• _WHAT THIS TASK INVOLVES_: When you reach the line containing "brown square: (190, 21) -> (368, 75), moved" in the records below, start copying exactly, and stop once you have copied the line containing "gray line: (204, 124) -> (171, 132), moved".

• _GIVEN DATA_:
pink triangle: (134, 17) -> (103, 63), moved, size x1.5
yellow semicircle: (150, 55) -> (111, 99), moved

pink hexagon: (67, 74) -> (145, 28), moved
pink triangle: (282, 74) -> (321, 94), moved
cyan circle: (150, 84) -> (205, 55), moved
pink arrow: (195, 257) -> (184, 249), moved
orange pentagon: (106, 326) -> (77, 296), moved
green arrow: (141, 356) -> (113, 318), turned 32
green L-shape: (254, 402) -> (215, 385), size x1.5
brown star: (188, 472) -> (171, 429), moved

...

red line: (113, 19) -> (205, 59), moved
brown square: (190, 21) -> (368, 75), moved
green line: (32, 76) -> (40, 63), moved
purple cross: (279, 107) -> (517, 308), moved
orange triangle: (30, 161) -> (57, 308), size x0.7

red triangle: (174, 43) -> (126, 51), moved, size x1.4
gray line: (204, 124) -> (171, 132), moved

• _SOLUTION TO THE PROBLEM_:
brown square: (190, 21) -> (368, 75), moved
green line: (32, 76) -> (40, 63), moved
purple cross: (279, 107) -> (517, 308), moved
orange triangle: (30, 161) -> (57, 308), size x0.7

red triangle: (174, 43) -> (126, 51), moved, size x1.4
gray line: (204, 124) -> (171, 132), moved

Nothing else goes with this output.